» **About this exercise**: Each line from the beginning of the entries below through the line that includes "camera: 80 degrees right, 5 degrees down" must be returned exactly as given.

(Records for the exercise begins)

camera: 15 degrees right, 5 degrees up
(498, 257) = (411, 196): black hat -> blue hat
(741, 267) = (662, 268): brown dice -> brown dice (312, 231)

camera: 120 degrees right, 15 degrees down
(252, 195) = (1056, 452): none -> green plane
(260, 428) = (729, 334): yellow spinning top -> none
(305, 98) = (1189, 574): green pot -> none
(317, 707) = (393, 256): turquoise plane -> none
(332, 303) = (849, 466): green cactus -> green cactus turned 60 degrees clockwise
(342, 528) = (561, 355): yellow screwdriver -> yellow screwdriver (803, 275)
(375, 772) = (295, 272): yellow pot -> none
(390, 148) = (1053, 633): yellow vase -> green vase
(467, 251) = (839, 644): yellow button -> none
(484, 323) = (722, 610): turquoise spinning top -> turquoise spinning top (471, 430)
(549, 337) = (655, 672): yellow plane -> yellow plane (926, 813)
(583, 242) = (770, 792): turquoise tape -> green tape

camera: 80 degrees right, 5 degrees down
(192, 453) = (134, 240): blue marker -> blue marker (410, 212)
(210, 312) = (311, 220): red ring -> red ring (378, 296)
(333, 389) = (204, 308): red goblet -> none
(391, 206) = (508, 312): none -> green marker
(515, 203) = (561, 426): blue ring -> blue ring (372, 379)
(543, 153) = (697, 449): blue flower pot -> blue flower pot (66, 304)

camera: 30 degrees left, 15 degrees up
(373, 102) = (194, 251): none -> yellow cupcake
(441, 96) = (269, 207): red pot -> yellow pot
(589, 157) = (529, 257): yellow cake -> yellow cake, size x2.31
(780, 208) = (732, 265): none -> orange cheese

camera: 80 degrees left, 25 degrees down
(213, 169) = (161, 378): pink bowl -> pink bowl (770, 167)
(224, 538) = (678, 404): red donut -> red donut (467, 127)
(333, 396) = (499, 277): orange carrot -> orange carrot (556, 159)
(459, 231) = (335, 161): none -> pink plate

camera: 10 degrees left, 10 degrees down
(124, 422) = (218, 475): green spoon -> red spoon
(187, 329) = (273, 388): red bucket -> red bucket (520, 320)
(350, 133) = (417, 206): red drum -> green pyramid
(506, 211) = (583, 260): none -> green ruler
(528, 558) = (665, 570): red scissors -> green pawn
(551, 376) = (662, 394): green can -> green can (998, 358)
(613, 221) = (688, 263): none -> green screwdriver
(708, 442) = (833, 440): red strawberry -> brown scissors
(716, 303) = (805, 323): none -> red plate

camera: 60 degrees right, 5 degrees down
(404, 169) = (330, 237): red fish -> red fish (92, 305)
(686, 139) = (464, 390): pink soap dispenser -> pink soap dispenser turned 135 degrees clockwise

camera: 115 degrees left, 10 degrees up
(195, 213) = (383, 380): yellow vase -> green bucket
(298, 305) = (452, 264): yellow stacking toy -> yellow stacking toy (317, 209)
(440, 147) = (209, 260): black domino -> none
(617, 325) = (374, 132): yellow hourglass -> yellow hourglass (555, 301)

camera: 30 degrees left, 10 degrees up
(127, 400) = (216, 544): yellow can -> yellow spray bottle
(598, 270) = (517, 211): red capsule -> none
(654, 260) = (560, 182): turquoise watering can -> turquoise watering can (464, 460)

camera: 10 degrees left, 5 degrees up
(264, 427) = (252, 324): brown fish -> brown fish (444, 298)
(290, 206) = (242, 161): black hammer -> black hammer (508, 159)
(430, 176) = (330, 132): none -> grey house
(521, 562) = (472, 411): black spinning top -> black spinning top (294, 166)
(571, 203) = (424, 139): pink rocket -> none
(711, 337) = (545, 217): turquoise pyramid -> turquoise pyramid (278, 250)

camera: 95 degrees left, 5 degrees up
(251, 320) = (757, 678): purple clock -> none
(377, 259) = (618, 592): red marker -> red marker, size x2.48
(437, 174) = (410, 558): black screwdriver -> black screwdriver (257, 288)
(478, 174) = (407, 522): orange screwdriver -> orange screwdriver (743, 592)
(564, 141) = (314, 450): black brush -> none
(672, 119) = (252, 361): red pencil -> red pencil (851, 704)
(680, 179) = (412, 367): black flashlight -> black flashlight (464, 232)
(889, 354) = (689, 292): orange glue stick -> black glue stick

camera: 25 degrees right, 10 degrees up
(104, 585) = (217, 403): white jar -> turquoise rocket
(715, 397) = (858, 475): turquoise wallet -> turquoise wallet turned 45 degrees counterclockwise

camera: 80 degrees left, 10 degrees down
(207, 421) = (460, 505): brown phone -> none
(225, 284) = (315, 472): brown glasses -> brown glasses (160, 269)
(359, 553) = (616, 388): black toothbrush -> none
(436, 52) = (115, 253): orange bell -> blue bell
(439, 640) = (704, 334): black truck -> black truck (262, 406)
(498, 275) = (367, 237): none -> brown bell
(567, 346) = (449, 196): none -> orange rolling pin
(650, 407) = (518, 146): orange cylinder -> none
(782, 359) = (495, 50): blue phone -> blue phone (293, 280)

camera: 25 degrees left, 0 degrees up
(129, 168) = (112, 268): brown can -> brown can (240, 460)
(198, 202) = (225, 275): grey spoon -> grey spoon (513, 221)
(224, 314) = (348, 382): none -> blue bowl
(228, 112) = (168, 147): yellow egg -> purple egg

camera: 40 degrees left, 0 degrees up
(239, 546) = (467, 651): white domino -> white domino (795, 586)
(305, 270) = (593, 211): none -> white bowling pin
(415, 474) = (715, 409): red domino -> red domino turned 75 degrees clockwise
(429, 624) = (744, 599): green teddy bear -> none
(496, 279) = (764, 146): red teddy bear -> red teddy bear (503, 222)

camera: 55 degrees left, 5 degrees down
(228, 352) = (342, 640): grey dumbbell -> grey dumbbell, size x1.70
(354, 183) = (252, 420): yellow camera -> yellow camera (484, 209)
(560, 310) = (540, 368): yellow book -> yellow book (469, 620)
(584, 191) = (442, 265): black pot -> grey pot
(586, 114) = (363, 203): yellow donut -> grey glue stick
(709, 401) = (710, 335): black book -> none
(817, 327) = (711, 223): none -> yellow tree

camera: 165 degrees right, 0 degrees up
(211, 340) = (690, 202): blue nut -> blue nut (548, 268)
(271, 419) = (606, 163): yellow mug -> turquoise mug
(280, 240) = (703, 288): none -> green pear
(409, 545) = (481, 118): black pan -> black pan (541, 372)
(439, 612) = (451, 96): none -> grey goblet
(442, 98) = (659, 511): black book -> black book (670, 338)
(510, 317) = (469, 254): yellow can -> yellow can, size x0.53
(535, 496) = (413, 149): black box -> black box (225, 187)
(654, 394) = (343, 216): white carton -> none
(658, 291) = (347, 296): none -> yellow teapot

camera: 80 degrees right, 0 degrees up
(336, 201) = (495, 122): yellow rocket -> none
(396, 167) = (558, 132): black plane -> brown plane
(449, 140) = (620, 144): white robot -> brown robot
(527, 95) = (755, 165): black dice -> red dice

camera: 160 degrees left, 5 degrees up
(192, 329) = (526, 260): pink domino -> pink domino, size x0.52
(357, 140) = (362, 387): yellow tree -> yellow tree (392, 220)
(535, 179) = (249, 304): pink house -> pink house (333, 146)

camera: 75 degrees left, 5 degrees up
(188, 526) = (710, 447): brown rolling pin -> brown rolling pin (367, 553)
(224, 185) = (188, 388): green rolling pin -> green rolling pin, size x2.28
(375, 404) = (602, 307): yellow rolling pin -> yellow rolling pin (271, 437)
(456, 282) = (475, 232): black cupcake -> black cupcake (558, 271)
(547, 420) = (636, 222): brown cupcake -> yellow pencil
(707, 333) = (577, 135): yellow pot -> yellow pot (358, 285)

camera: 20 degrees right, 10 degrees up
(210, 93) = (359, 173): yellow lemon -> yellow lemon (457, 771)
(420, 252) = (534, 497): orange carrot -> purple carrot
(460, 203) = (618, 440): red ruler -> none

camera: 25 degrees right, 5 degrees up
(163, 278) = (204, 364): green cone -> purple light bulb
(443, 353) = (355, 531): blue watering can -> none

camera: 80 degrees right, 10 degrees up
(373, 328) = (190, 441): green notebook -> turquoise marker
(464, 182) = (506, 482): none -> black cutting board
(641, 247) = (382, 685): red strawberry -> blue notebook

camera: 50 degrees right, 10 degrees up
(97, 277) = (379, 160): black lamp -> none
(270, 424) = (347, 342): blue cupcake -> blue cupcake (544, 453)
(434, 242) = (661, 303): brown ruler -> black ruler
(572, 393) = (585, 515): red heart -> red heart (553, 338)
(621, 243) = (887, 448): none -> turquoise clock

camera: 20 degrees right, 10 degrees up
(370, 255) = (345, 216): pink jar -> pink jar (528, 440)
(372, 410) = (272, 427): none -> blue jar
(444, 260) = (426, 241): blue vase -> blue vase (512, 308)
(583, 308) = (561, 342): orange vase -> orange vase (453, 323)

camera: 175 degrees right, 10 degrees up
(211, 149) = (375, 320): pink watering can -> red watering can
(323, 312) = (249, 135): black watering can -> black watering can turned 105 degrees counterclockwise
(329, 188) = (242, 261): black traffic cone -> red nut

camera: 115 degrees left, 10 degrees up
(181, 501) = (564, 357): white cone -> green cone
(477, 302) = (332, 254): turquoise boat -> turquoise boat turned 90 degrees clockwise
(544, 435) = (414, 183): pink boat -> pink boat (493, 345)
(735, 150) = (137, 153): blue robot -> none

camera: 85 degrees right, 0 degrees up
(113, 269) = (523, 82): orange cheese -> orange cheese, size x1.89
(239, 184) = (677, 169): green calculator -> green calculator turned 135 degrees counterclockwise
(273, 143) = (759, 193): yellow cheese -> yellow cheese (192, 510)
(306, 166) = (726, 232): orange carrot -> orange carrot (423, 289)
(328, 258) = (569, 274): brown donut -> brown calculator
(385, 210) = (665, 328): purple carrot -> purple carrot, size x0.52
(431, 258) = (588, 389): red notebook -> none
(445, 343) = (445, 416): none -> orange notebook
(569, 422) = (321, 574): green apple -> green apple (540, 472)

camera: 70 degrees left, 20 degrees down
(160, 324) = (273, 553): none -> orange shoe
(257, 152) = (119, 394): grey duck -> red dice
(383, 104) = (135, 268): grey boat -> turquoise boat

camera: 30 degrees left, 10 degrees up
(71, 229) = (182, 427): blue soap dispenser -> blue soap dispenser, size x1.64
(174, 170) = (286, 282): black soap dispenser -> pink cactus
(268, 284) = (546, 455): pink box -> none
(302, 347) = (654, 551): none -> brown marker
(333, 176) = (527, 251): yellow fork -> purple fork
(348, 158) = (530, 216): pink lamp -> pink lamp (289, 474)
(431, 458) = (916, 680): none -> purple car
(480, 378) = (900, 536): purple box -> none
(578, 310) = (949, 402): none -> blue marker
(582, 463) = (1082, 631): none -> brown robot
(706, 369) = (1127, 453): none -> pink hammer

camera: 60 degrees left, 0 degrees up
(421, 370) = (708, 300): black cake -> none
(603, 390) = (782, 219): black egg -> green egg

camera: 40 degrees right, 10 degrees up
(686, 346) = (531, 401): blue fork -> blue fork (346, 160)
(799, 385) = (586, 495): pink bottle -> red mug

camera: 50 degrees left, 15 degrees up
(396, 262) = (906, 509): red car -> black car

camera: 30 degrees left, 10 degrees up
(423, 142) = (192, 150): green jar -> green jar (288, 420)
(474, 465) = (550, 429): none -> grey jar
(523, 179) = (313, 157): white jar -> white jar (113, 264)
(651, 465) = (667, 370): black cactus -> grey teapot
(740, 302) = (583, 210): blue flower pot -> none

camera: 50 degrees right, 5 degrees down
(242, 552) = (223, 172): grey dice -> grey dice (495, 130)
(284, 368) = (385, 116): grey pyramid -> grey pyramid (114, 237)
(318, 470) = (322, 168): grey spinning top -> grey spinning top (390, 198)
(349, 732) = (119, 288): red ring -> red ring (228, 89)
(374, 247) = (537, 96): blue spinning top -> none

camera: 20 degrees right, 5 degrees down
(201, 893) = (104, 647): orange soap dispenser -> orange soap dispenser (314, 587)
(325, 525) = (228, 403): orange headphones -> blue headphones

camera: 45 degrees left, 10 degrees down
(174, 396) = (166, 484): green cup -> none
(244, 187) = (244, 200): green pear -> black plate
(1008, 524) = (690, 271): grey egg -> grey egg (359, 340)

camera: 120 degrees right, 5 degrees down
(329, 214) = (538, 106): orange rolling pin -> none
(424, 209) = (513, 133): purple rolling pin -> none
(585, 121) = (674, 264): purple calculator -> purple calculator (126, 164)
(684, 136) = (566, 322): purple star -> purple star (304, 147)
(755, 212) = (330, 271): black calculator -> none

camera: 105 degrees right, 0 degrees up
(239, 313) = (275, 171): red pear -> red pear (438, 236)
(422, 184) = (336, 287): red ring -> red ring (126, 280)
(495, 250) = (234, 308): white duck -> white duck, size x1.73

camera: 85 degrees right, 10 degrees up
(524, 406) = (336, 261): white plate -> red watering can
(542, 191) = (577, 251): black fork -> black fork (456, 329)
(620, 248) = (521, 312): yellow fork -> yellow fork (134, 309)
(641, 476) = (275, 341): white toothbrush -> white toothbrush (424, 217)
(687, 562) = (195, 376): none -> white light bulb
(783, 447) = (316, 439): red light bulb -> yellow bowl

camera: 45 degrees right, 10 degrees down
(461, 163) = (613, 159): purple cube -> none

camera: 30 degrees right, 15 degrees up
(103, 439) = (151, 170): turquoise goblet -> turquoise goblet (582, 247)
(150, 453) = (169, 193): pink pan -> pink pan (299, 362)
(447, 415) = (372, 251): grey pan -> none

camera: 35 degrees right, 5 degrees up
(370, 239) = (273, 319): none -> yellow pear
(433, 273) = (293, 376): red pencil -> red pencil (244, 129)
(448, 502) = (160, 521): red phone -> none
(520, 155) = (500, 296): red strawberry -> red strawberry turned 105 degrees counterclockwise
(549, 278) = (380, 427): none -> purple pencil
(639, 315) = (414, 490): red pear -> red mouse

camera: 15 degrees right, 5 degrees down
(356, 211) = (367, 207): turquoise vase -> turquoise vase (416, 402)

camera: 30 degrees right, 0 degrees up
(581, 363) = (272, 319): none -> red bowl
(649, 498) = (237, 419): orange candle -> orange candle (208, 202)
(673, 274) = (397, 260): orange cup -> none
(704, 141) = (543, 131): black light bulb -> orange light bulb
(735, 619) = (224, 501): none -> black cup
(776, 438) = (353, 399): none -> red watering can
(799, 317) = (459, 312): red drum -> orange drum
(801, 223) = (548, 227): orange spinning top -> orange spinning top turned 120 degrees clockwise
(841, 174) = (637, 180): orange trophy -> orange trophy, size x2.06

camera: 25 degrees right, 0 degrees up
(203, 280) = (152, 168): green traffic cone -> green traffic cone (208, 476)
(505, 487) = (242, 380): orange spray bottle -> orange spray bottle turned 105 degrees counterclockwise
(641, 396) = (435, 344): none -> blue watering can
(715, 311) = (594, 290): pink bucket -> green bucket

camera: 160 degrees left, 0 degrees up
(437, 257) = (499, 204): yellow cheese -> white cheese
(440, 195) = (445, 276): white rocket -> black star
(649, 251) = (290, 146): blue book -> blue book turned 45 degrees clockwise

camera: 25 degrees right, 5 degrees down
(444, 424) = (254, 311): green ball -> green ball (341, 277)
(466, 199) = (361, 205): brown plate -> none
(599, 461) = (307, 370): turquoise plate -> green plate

(Records for the exercise ends)

» **Task answer**:
camera: 15 degrees right, 5 degrees up
(498, 257) = (411, 196): black hat -> blue hat
(741, 267) = (662, 268): brown dice -> brown dice (312, 231)

camera: 120 degrees right, 15 degrees down
(252, 195) = (1056, 452): none -> green plane
(260, 428) = (729, 334): yellow spinning top -> none
(305, 98) = (1189, 574): green pot -> none
(317, 707) = (393, 256): turquoise plane -> none
(332, 303) = (849, 466): green cactus -> green cactus turned 60 degrees clockwise
(342, 528) = (561, 355): yellow screwdriver -> yellow screwdriver (803, 275)
(375, 772) = (295, 272): yellow pot -> none
(390, 148) = (1053, 633): yellow vase -> green vase
(467, 251) = (839, 644): yellow button -> none
(484, 323) = (722, 610): turquoise spinning top -> turquoise spinning top (471, 430)
(549, 337) = (655, 672): yellow plane -> yellow plane (926, 813)
(583, 242) = (770, 792): turquoise tape -> green tape

camera: 80 degrees right, 5 degrees down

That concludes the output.